# [Given entries]
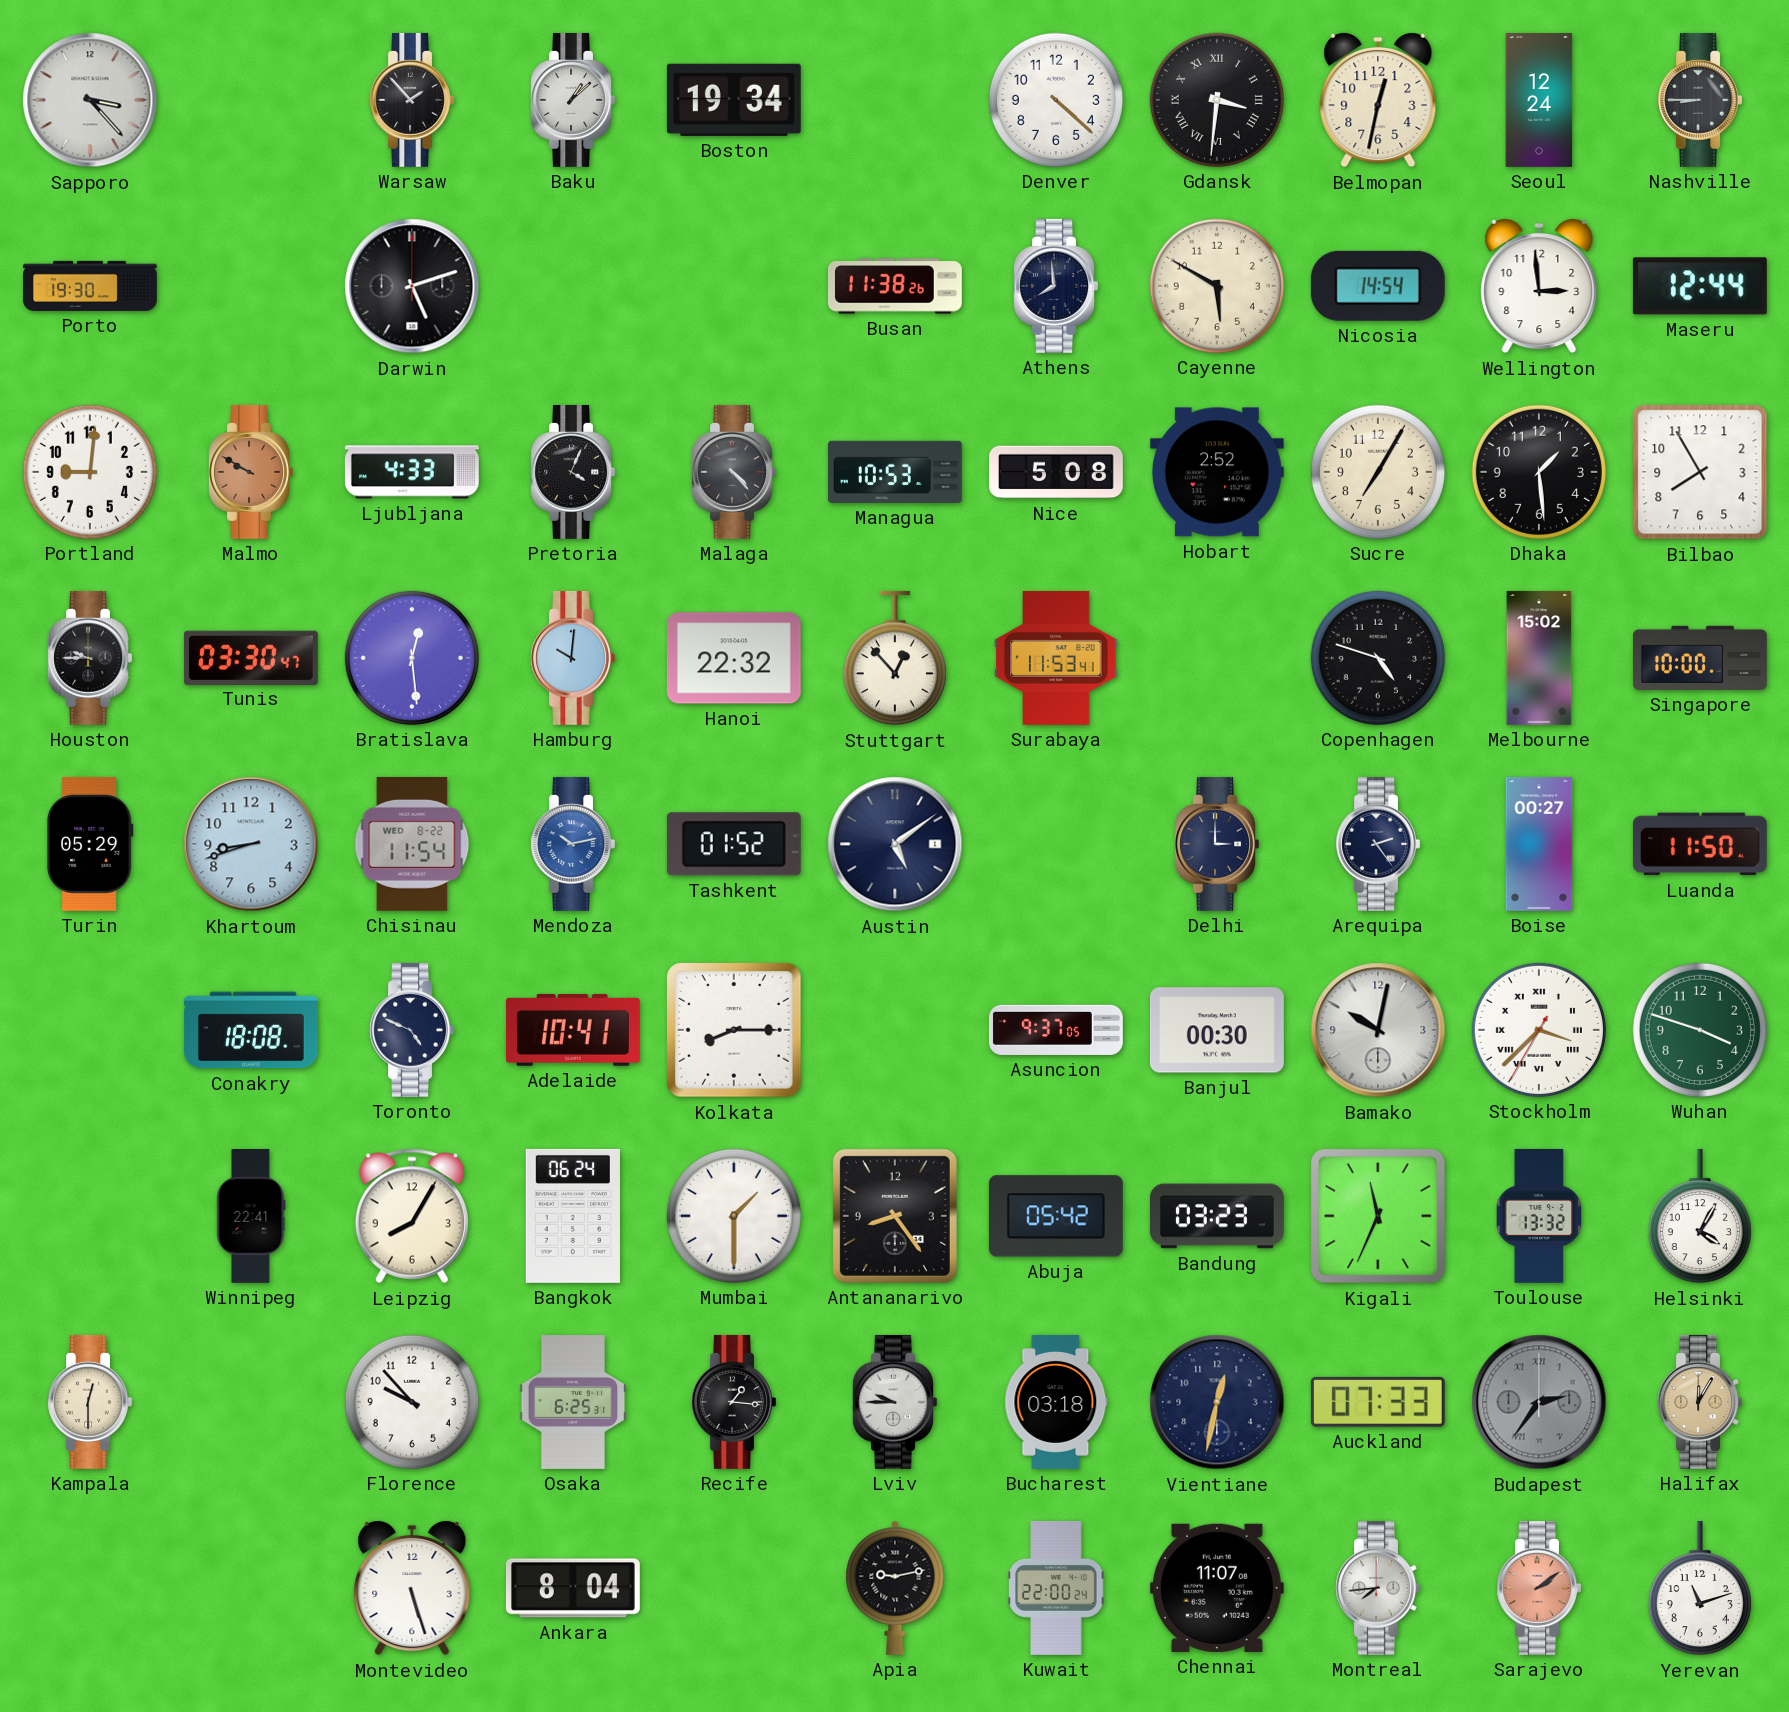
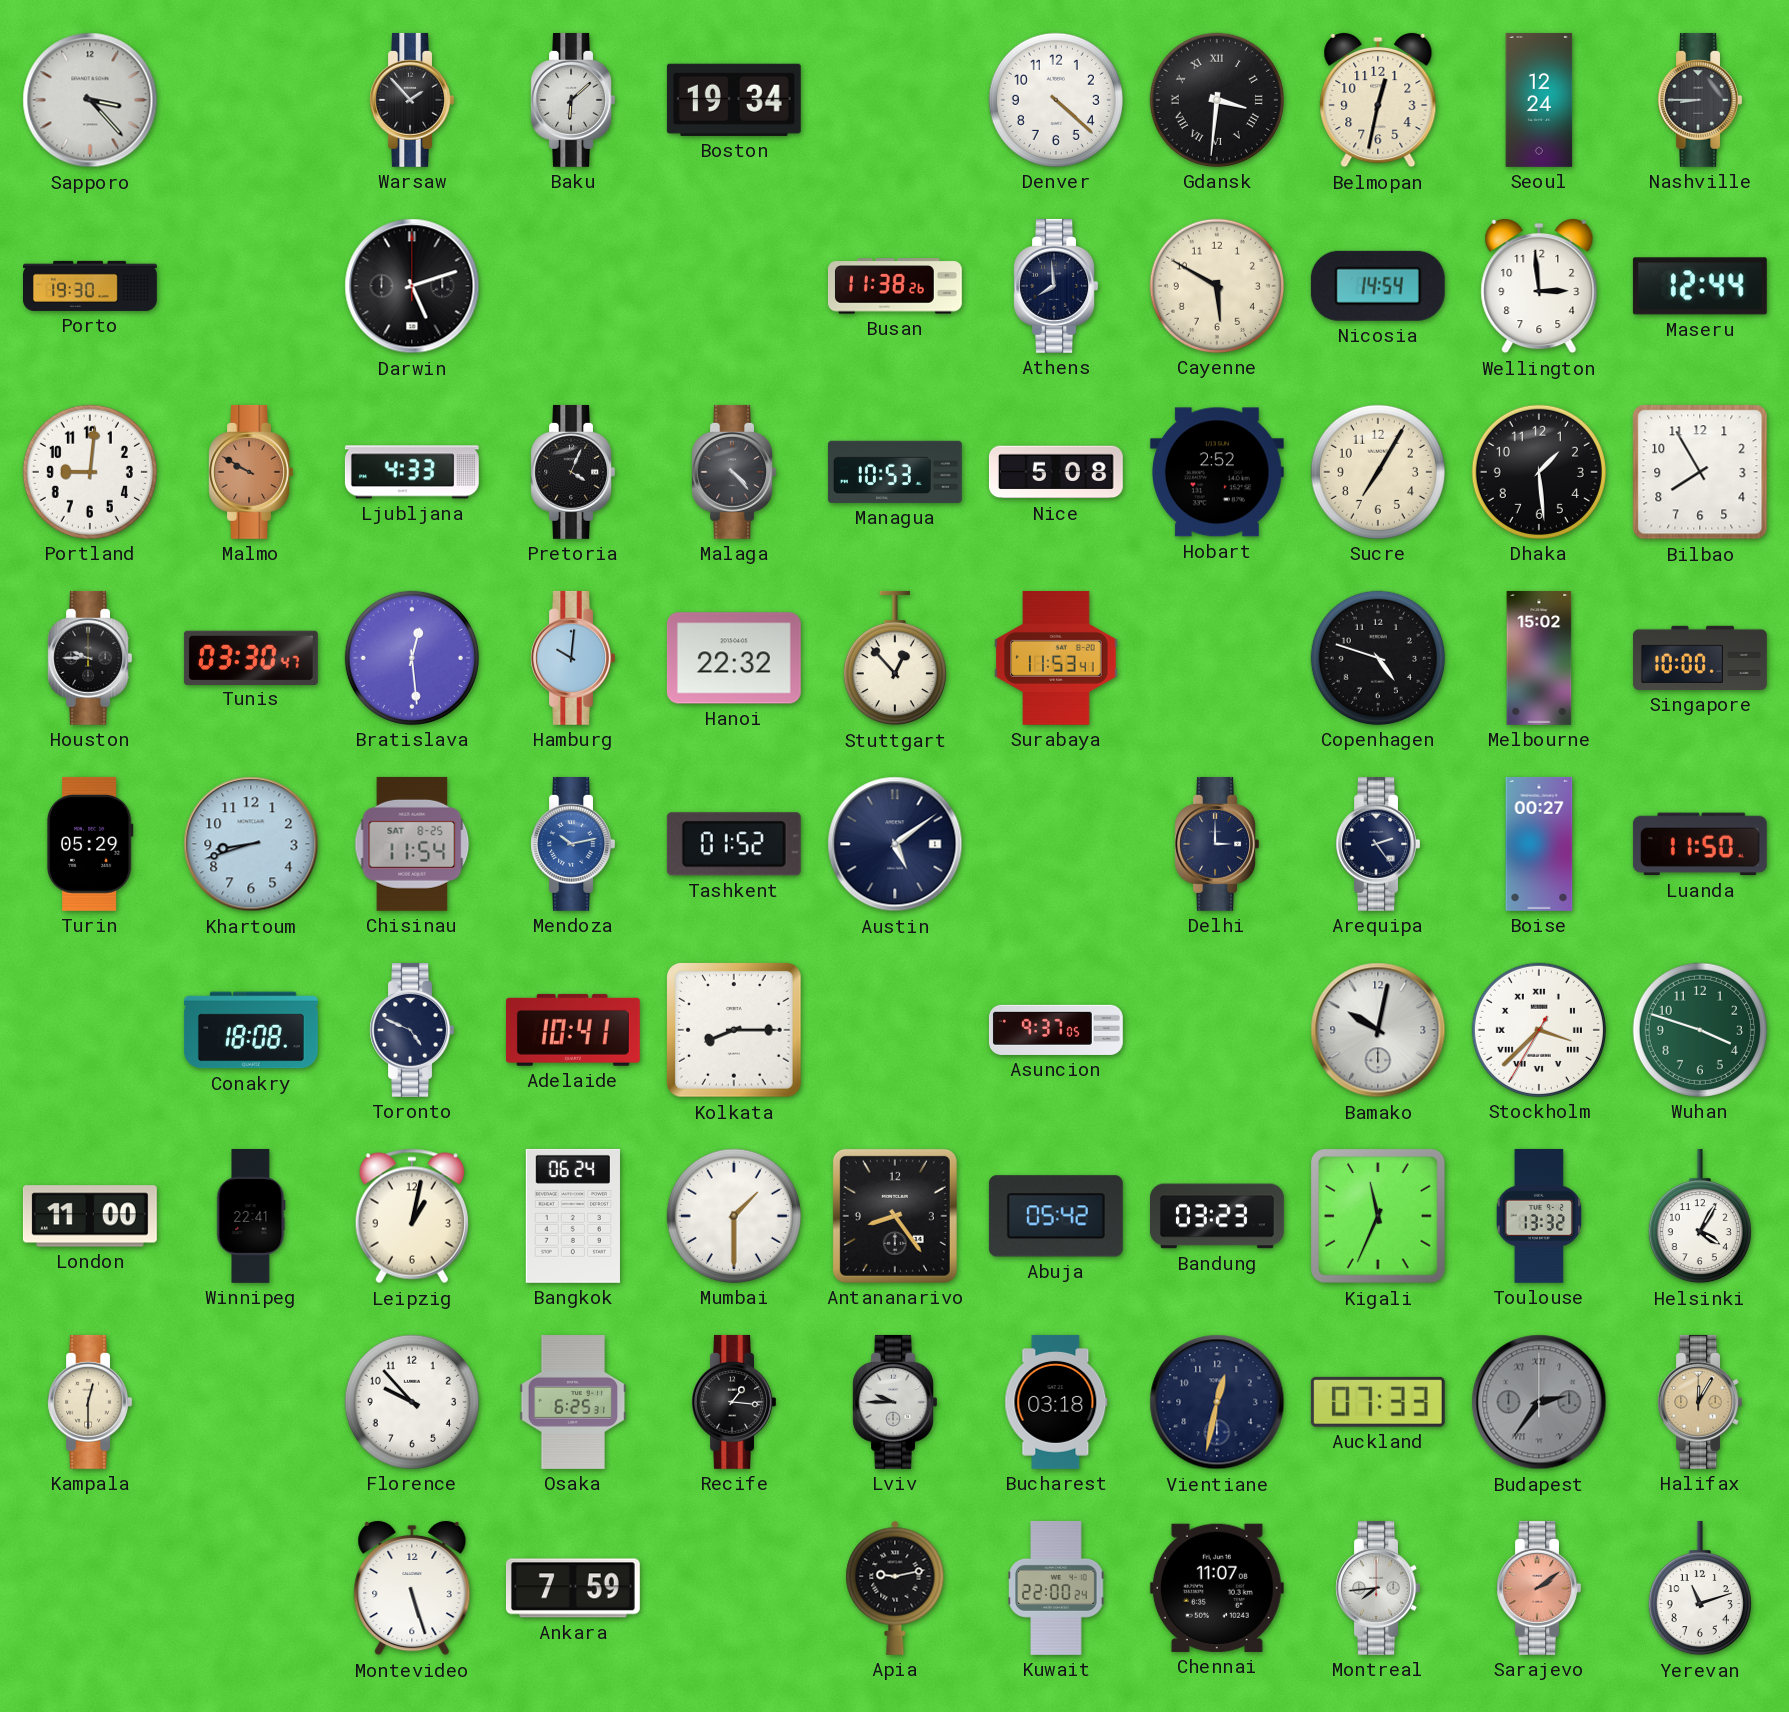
Baku: 1:08 -> 6:08
Chisinau date: WED 8-22 -> SAT 8-25
Banjul: 00:30 -> none
London: none -> 11:00
Leipzig: 8:05 -> 1:02
Ankara: 8:04 -> 7:59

# [The request]
Set out the lines from all the records above as a numbered list, omitting blank lines and leaving out the pictures.

# [Exercise output]
1. Baku: 1:08 -> 6:08
2. Chisinau date: WED 8-22 -> SAT 8-25
3. Banjul: 00:30 -> none
4. London: none -> 11:00
5. Leipzig: 8:05 -> 1:02
6. Ankara: 8:04 -> 7:59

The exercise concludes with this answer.